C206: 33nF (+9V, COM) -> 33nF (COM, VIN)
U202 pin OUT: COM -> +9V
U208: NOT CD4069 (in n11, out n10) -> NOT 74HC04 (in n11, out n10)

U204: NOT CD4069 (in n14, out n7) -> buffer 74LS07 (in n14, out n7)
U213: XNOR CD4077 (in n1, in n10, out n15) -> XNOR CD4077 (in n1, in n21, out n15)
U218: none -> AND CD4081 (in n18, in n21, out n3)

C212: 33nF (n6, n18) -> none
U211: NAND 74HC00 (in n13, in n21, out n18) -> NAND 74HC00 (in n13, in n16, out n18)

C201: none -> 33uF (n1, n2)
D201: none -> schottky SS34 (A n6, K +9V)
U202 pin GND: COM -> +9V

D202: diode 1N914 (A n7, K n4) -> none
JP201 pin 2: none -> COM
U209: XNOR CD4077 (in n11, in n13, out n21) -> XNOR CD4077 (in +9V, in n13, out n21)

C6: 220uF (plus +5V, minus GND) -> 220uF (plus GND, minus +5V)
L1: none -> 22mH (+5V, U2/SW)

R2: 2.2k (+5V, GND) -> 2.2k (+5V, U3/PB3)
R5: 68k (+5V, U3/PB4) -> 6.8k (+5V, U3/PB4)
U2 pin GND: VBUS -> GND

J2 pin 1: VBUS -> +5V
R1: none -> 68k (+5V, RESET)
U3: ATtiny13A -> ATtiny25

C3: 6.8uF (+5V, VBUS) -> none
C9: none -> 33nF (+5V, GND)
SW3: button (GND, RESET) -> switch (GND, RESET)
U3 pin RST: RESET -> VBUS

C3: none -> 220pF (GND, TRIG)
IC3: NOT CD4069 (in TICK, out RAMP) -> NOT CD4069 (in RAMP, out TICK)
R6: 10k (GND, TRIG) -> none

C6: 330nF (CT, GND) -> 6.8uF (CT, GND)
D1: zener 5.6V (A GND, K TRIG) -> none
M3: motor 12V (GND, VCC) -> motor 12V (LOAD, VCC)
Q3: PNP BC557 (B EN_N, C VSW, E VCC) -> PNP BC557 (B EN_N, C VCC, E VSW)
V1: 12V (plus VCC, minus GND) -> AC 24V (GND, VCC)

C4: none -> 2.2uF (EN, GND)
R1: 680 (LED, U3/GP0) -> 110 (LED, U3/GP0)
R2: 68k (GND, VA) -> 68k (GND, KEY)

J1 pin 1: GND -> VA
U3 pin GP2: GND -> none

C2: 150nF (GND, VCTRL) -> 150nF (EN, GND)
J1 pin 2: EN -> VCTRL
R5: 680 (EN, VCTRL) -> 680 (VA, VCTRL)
------------------------------------
Look for "U208: NOT CD4069" in the records. Write out its line and every later line through the end exactly, with nothing more.

#### RESULT OF THIS TASK:
U208: NOT CD4069 (in n11, out n10) -> NOT 74HC04 (in n11, out n10)

U204: NOT CD4069 (in n14, out n7) -> buffer 74LS07 (in n14, out n7)
U213: XNOR CD4077 (in n1, in n10, out n15) -> XNOR CD4077 (in n1, in n21, out n15)
U218: none -> AND CD4081 (in n18, in n21, out n3)

C212: 33nF (n6, n18) -> none
U211: NAND 74HC00 (in n13, in n21, out n18) -> NAND 74HC00 (in n13, in n16, out n18)

C201: none -> 33uF (n1, n2)
D201: none -> schottky SS34 (A n6, K +9V)
U202 pin GND: COM -> +9V

D202: diode 1N914 (A n7, K n4) -> none
JP201 pin 2: none -> COM
U209: XNOR CD4077 (in n11, in n13, out n21) -> XNOR CD4077 (in +9V, in n13, out n21)

C6: 220uF (plus +5V, minus GND) -> 220uF (plus GND, minus +5V)
L1: none -> 22mH (+5V, U2/SW)

R2: 2.2k (+5V, GND) -> 2.2k (+5V, U3/PB3)
R5: 68k (+5V, U3/PB4) -> 6.8k (+5V, U3/PB4)
U2 pin GND: VBUS -> GND

J2 pin 1: VBUS -> +5V
R1: none -> 68k (+5V, RESET)
U3: ATtiny13A -> ATtiny25

C3: 6.8uF (+5V, VBUS) -> none
C9: none -> 33nF (+5V, GND)
SW3: button (GND, RESET) -> switch (GND, RESET)
U3 pin RST: RESET -> VBUS

C3: none -> 220pF (GND, TRIG)
IC3: NOT CD4069 (in TICK, out RAMP) -> NOT CD4069 (in RAMP, out TICK)
R6: 10k (GND, TRIG) -> none

C6: 330nF (CT, GND) -> 6.8uF (CT, GND)
D1: zener 5.6V (A GND, K TRIG) -> none
M3: motor 12V (GND, VCC) -> motor 12V (LOAD, VCC)
Q3: PNP BC557 (B EN_N, C VSW, E VCC) -> PNP BC557 (B EN_N, C VCC, E VSW)
V1: 12V (plus VCC, minus GND) -> AC 24V (GND, VCC)

C4: none -> 2.2uF (EN, GND)
R1: 680 (LED, U3/GP0) -> 110 (LED, U3/GP0)
R2: 68k (GND, VA) -> 68k (GND, KEY)

J1 pin 1: GND -> VA
U3 pin GP2: GND -> none

C2: 150nF (GND, VCTRL) -> 150nF (EN, GND)
J1 pin 2: EN -> VCTRL
R5: 680 (EN, VCTRL) -> 680 (VA, VCTRL)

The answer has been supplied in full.